• **Dataset records**
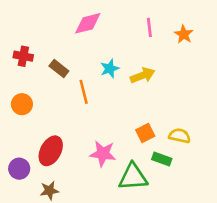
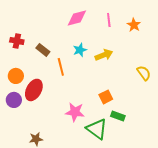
pink diamond: (88, 23) -> (77, 18), moved
yellow semicircle: (180, 136) -> (144, 73), moved, turned 42
red ellipse: (51, 151) -> (34, 90), moved
purple circle: (19, 169) -> (14, 100), moved
green triangle: (133, 177) -> (97, 129), turned 40

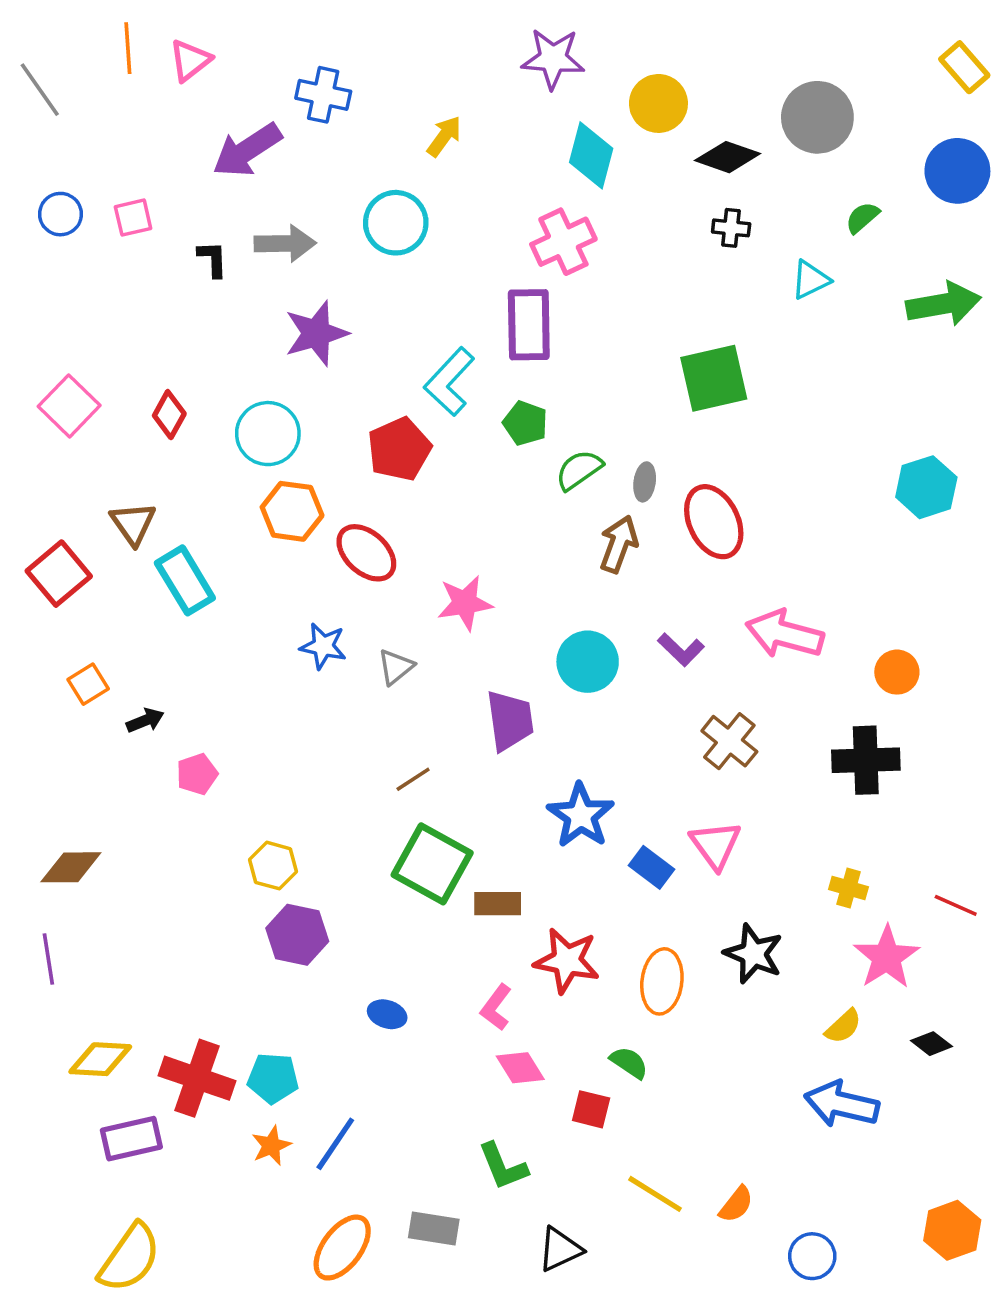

• **What the task requires**
Write out each entry exactly as given, but skip the pictures.

• **Response to the task**
pink diamond: (88, 23) -> (77, 18), moved
yellow semicircle: (180, 136) -> (144, 73), moved, turned 42
red ellipse: (51, 151) -> (34, 90), moved
purple circle: (19, 169) -> (14, 100), moved
green triangle: (133, 177) -> (97, 129), turned 40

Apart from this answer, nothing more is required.